# What you should do:
Repeat all the records, precisely as given.

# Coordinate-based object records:
——————

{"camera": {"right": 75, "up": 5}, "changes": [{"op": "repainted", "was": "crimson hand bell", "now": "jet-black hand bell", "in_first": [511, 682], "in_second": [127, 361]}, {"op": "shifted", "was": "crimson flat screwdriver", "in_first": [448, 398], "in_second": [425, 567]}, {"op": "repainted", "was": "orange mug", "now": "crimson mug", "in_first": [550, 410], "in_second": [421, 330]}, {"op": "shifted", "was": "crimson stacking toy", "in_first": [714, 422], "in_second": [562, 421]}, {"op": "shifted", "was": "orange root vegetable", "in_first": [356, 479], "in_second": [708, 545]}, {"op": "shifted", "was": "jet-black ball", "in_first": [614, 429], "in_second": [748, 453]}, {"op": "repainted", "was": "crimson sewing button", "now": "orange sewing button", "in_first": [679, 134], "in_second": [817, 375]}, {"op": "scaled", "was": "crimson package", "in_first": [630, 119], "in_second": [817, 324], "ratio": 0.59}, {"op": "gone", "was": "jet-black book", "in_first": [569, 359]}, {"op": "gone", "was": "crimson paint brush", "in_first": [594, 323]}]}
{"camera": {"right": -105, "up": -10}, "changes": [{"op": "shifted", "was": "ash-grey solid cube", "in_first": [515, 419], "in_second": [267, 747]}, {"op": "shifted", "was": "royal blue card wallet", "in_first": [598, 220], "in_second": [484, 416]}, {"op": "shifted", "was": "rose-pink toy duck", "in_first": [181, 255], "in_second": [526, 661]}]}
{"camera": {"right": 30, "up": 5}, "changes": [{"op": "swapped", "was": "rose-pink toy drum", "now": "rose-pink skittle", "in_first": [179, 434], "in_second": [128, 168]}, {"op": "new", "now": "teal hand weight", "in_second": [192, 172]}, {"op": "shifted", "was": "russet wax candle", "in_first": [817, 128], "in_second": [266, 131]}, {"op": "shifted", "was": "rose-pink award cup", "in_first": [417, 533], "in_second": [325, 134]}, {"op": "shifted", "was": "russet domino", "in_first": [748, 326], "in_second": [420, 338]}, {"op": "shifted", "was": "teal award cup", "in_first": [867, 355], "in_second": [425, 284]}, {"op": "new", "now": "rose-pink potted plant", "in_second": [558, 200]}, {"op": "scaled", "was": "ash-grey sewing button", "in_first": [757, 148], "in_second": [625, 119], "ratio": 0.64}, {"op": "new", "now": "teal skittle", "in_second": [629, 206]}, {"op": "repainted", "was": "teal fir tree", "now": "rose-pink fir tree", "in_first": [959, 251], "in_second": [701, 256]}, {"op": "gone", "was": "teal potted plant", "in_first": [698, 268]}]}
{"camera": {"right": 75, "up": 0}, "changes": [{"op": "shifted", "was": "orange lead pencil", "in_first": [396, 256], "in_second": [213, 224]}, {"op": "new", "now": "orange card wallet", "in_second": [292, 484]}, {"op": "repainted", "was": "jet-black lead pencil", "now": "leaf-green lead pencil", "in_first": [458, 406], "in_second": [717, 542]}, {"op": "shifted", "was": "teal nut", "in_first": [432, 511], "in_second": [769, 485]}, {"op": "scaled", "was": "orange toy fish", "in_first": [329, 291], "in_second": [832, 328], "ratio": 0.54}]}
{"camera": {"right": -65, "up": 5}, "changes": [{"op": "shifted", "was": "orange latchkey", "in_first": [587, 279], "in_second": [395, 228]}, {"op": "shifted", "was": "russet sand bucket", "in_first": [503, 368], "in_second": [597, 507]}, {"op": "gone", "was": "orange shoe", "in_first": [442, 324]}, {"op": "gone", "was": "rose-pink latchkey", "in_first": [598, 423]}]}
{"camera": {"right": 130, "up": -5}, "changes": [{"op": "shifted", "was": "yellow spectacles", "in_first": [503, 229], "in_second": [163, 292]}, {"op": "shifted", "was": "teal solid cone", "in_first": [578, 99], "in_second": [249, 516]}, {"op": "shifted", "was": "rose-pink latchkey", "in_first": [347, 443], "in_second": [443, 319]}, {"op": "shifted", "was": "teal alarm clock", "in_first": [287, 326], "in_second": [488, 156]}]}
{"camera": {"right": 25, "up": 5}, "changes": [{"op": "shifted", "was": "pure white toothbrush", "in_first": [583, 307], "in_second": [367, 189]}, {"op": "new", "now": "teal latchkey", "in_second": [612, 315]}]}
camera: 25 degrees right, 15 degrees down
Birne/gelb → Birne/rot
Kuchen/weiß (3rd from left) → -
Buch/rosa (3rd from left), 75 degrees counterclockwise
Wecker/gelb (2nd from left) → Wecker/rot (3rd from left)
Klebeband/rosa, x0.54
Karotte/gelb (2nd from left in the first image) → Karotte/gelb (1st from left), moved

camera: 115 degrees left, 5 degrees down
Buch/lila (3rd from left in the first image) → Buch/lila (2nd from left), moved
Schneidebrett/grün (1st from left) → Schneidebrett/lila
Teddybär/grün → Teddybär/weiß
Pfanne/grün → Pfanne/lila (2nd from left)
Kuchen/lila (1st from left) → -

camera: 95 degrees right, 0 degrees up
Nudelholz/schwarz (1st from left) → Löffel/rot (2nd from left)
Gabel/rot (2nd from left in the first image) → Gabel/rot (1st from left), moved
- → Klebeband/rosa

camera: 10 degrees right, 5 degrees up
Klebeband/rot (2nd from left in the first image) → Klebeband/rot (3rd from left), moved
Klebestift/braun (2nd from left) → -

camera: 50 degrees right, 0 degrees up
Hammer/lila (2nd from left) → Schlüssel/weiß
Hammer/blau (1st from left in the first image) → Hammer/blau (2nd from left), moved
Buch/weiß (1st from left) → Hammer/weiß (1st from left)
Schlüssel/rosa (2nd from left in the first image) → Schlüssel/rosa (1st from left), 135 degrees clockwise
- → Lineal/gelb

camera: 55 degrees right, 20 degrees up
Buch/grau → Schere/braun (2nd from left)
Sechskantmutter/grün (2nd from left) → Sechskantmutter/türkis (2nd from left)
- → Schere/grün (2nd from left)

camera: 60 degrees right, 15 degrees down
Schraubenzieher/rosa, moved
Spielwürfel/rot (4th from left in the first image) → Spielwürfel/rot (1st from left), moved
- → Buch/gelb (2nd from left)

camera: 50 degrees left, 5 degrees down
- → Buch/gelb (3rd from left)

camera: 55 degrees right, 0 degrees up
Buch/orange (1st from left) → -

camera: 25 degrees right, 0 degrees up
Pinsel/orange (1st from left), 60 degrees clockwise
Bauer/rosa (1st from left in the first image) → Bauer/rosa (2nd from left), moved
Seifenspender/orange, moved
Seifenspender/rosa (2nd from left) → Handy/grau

——————

# Solution to this exercise:
{"camera": {"right": 75, "up": 5}, "changes": [{"op": "repainted", "was": "crimson hand bell", "now": "jet-black hand bell", "in_first": [511, 682], "in_second": [127, 361]}, {"op": "shifted", "was": "crimson flat screwdriver", "in_first": [448, 398], "in_second": [425, 567]}, {"op": "repainted", "was": "orange mug", "now": "crimson mug", "in_first": [550, 410], "in_second": [421, 330]}, {"op": "shifted", "was": "crimson stacking toy", "in_first": [714, 422], "in_second": [562, 421]}, {"op": "shifted", "was": "orange root vegetable", "in_first": [356, 479], "in_second": [708, 545]}, {"op": "shifted", "was": "jet-black ball", "in_first": [614, 429], "in_second": [748, 453]}, {"op": "repainted", "was": "crimson sewing button", "now": "orange sewing button", "in_first": [679, 134], "in_second": [817, 375]}, {"op": "scaled", "was": "crimson package", "in_first": [630, 119], "in_second": [817, 324], "ratio": 0.59}, {"op": "gone", "was": "jet-black book", "in_first": [569, 359]}, {"op": "gone", "was": "crimson paint brush", "in_first": [594, 323]}]}
{"camera": {"right": -105, "up": -10}, "changes": [{"op": "shifted", "was": "ash-grey solid cube", "in_first": [515, 419], "in_second": [267, 747]}, {"op": "shifted", "was": "royal blue card wallet", "in_first": [598, 220], "in_second": [484, 416]}, {"op": "shifted", "was": "rose-pink toy duck", "in_first": [181, 255], "in_second": [526, 661]}]}
{"camera": {"right": 30, "up": 5}, "changes": [{"op": "swapped", "was": "rose-pink toy drum", "now": "rose-pink skittle", "in_first": [179, 434], "in_second": [128, 168]}, {"op": "new", "now": "teal hand weight", "in_second": [192, 172]}, {"op": "shifted", "was": "russet wax candle", "in_first": [817, 128], "in_second": [266, 131]}, {"op": "shifted", "was": "rose-pink award cup", "in_first": [417, 533], "in_second": [325, 134]}, {"op": "shifted", "was": "russet domino", "in_first": [748, 326], "in_second": [420, 338]}, {"op": "shifted", "was": "teal award cup", "in_first": [867, 355], "in_second": [425, 284]}, {"op": "new", "now": "rose-pink potted plant", "in_second": [558, 200]}, {"op": "scaled", "was": "ash-grey sewing button", "in_first": [757, 148], "in_second": [625, 119], "ratio": 0.64}, {"op": "new", "now": "teal skittle", "in_second": [629, 206]}, {"op": "repainted", "was": "teal fir tree", "now": "rose-pink fir tree", "in_first": [959, 251], "in_second": [701, 256]}, {"op": "gone", "was": "teal potted plant", "in_first": [698, 268]}]}
{"camera": {"right": 75, "up": 0}, "changes": [{"op": "shifted", "was": "orange lead pencil", "in_first": [396, 256], "in_second": [213, 224]}, {"op": "new", "now": "orange card wallet", "in_second": [292, 484]}, {"op": "repainted", "was": "jet-black lead pencil", "now": "leaf-green lead pencil", "in_first": [458, 406], "in_second": [717, 542]}, {"op": "shifted", "was": "teal nut", "in_first": [432, 511], "in_second": [769, 485]}, {"op": "scaled", "was": "orange toy fish", "in_first": [329, 291], "in_second": [832, 328], "ratio": 0.54}]}
{"camera": {"right": -65, "up": 5}, "changes": [{"op": "shifted", "was": "orange latchkey", "in_first": [587, 279], "in_second": [395, 228]}, {"op": "shifted", "was": "russet sand bucket", "in_first": [503, 368], "in_second": [597, 507]}, {"op": "gone", "was": "orange shoe", "in_first": [442, 324]}, {"op": "gone", "was": "rose-pink latchkey", "in_first": [598, 423]}]}
{"camera": {"right": 130, "up": -5}, "changes": [{"op": "shifted", "was": "yellow spectacles", "in_first": [503, 229], "in_second": [163, 292]}, {"op": "shifted", "was": "teal solid cone", "in_first": [578, 99], "in_second": [249, 516]}, {"op": "shifted", "was": "rose-pink latchkey", "in_first": [347, 443], "in_second": [443, 319]}, {"op": "shifted", "was": "teal alarm clock", "in_first": [287, 326], "in_second": [488, 156]}]}
{"camera": {"right": 25, "up": 5}, "changes": [{"op": "shifted", "was": "pure white toothbrush", "in_first": [583, 307], "in_second": [367, 189]}, {"op": "new", "now": "teal latchkey", "in_second": [612, 315]}]}
camera: 25 degrees right, 15 degrees down
Birne/gelb → Birne/rot
Kuchen/weiß (3rd from left) → -
Buch/rosa (3rd from left), 75 degrees counterclockwise
Wecker/gelb (2nd from left) → Wecker/rot (3rd from left)
Klebeband/rosa, x0.54
Karotte/gelb (2nd from left in the first image) → Karotte/gelb (1st from left), moved

camera: 115 degrees left, 5 degrees down
Buch/lila (3rd from left in the first image) → Buch/lila (2nd from left), moved
Schneidebrett/grün (1st from left) → Schneidebrett/lila
Teddybär/grün → Teddybär/weiß
Pfanne/grün → Pfanne/lila (2nd from left)
Kuchen/lila (1st from left) → -

camera: 95 degrees right, 0 degrees up
Nudelholz/schwarz (1st from left) → Löffel/rot (2nd from left)
Gabel/rot (2nd from left in the first image) → Gabel/rot (1st from left), moved
- → Klebeband/rosa

camera: 10 degrees right, 5 degrees up
Klebeband/rot (2nd from left in the first image) → Klebeband/rot (3rd from left), moved
Klebestift/braun (2nd from left) → -

camera: 50 degrees right, 0 degrees up
Hammer/lila (2nd from left) → Schlüssel/weiß
Hammer/blau (1st from left in the first image) → Hammer/blau (2nd from left), moved
Buch/weiß (1st from left) → Hammer/weiß (1st from left)
Schlüssel/rosa (2nd from left in the first image) → Schlüssel/rosa (1st from left), 135 degrees clockwise
- → Lineal/gelb

camera: 55 degrees right, 20 degrees up
Buch/grau → Schere/braun (2nd from left)
Sechskantmutter/grün (2nd from left) → Sechskantmutter/türkis (2nd from left)
- → Schere/grün (2nd from left)

camera: 60 degrees right, 15 degrees down
Schraubenzieher/rosa, moved
Spielwürfel/rot (4th from left in the first image) → Spielwürfel/rot (1st from left), moved
- → Buch/gelb (2nd from left)

camera: 50 degrees left, 5 degrees down
- → Buch/gelb (3rd from left)

camera: 55 degrees right, 0 degrees up
Buch/orange (1st from left) → -

camera: 25 degrees right, 0 degrees up
Pinsel/orange (1st from left), 60 degrees clockwise
Bauer/rosa (1st from left in the first image) → Bauer/rosa (2nd from left), moved
Seifenspender/orange, moved
Seifenspender/rosa (2nd from left) → Handy/grau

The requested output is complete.